**** STORED DATA

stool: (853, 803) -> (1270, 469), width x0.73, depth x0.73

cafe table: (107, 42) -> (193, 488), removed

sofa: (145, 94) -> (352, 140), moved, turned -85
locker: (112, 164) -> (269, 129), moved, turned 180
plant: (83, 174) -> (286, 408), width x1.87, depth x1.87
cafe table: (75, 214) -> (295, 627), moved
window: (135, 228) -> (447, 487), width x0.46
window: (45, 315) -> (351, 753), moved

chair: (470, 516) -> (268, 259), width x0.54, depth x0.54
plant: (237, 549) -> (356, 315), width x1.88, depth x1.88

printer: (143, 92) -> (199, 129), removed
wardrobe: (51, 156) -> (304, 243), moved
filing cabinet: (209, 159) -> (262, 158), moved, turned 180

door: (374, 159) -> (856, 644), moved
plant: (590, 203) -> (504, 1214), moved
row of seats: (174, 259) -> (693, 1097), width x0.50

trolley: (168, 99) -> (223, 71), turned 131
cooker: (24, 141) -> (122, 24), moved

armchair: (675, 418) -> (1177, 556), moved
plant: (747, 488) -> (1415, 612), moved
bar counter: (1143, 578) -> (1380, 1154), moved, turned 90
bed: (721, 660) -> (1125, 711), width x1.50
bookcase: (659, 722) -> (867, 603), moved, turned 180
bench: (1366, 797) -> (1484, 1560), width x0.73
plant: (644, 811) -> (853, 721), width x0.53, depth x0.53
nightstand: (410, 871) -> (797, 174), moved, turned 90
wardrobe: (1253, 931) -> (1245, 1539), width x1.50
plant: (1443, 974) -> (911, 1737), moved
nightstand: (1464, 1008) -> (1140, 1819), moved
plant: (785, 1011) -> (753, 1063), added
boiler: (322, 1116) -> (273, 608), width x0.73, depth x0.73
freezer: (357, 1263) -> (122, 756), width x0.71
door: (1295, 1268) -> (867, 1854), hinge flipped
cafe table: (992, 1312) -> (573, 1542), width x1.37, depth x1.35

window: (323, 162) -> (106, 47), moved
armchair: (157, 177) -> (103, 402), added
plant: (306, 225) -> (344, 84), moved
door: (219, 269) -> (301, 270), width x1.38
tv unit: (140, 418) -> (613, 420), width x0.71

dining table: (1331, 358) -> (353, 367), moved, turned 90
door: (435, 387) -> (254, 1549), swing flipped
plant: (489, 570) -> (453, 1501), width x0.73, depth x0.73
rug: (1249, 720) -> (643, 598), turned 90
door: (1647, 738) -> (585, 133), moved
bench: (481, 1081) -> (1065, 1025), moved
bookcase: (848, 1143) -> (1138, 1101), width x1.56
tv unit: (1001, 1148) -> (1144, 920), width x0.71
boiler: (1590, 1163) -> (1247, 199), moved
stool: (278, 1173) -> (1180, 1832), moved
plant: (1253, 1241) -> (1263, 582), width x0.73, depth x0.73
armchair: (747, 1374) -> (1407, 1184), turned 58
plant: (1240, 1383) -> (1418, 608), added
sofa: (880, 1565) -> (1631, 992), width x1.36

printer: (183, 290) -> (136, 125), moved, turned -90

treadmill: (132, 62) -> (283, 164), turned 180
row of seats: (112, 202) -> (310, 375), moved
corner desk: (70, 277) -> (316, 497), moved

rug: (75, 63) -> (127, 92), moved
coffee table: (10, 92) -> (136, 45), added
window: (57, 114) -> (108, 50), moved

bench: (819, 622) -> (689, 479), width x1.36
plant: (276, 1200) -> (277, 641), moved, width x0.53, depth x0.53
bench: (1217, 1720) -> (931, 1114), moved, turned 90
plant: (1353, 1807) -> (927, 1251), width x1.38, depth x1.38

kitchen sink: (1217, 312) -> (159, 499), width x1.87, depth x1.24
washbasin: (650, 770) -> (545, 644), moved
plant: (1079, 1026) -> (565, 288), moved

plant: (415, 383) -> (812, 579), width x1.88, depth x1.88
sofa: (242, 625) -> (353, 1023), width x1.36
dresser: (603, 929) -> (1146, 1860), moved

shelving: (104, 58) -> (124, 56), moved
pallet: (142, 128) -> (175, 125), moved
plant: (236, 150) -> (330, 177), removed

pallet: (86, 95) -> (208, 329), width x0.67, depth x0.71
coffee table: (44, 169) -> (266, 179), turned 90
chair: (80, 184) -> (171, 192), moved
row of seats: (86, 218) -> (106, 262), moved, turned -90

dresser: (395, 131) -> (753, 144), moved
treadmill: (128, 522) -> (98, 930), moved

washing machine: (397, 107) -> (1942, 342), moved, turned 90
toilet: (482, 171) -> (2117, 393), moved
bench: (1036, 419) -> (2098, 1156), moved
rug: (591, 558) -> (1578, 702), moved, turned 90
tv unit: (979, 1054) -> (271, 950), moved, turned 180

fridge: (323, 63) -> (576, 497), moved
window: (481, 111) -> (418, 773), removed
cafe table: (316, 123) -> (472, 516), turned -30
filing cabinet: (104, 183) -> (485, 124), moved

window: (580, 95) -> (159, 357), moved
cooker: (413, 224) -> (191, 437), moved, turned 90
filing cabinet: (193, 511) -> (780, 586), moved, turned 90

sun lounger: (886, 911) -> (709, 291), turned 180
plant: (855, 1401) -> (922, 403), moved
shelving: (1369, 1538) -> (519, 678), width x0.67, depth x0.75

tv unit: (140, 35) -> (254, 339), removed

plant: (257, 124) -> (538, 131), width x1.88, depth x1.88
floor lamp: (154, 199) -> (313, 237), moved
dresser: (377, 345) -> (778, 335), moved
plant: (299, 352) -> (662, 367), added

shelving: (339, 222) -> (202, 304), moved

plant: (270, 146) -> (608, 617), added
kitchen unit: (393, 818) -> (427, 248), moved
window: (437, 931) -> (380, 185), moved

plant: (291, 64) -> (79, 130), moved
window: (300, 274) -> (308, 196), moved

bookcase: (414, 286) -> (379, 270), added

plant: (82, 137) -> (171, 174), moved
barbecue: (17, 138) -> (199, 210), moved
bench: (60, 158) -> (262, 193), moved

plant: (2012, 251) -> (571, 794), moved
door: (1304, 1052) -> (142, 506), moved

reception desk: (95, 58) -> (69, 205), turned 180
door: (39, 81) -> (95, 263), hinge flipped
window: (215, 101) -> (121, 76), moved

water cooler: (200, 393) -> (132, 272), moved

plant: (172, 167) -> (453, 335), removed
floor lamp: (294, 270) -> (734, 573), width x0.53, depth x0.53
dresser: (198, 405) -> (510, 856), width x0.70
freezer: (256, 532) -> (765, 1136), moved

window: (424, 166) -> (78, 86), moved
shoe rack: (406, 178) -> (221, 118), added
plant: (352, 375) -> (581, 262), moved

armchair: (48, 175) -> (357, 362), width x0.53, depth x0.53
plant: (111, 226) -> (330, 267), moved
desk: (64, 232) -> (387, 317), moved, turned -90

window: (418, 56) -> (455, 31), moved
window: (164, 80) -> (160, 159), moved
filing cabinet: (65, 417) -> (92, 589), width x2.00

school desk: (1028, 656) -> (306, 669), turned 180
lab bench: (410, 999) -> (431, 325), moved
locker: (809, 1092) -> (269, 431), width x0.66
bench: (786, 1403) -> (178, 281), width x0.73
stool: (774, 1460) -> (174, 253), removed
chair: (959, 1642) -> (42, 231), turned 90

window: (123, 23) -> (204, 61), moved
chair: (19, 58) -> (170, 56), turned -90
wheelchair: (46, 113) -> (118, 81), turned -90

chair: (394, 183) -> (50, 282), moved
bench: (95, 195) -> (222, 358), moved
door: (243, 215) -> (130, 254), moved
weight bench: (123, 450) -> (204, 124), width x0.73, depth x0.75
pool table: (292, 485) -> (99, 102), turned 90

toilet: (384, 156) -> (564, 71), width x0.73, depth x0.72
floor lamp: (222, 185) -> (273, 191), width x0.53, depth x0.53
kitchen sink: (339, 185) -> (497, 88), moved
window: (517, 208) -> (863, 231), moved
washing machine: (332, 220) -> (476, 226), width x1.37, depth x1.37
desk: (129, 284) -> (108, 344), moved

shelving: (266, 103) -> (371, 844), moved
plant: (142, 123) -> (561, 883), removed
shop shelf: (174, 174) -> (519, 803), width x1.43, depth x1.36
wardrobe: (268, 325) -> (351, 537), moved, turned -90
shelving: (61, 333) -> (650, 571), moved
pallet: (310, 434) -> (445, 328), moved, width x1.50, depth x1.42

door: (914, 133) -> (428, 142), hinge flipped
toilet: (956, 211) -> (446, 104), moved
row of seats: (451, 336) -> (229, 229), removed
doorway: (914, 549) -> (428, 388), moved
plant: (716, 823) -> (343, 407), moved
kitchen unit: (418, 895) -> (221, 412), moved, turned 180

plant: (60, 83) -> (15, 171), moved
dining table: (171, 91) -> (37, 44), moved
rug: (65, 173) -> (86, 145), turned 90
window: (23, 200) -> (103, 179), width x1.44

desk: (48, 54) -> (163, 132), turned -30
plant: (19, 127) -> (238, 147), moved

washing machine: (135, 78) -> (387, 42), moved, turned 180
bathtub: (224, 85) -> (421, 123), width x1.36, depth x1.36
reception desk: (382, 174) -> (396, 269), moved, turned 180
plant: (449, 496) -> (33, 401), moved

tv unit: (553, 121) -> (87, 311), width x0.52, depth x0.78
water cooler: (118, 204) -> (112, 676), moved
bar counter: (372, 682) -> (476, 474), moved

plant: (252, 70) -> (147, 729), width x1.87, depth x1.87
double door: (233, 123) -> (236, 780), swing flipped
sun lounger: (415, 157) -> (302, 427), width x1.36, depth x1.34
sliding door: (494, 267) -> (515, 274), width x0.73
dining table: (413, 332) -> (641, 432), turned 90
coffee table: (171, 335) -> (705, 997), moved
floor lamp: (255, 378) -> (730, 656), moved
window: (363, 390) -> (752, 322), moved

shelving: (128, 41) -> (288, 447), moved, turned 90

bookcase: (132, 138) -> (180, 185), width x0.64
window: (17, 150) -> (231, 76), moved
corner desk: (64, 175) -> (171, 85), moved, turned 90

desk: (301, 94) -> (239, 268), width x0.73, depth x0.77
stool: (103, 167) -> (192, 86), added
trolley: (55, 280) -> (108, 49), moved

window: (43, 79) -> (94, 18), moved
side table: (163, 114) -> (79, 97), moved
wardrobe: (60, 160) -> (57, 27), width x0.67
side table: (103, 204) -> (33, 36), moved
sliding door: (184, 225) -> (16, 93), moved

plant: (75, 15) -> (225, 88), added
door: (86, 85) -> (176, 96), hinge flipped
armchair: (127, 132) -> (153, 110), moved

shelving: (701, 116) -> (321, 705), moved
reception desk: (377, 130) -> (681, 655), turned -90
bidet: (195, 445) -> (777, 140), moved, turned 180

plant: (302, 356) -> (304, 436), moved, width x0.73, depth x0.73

********

### TO DO
In the listing above, find the line containing "sofa: (145, 94)" and the line containing "door: (374, 159) -> (856, 644), moved", then repeat those two lines and everything between them exactly.

### RESULT
sofa: (145, 94) -> (352, 140), moved, turned -85
locker: (112, 164) -> (269, 129), moved, turned 180
plant: (83, 174) -> (286, 408), width x1.87, depth x1.87
cafe table: (75, 214) -> (295, 627), moved
window: (135, 228) -> (447, 487), width x0.46
window: (45, 315) -> (351, 753), moved

chair: (470, 516) -> (268, 259), width x0.54, depth x0.54
plant: (237, 549) -> (356, 315), width x1.88, depth x1.88

printer: (143, 92) -> (199, 129), removed
wardrobe: (51, 156) -> (304, 243), moved
filing cabinet: (209, 159) -> (262, 158), moved, turned 180

door: (374, 159) -> (856, 644), moved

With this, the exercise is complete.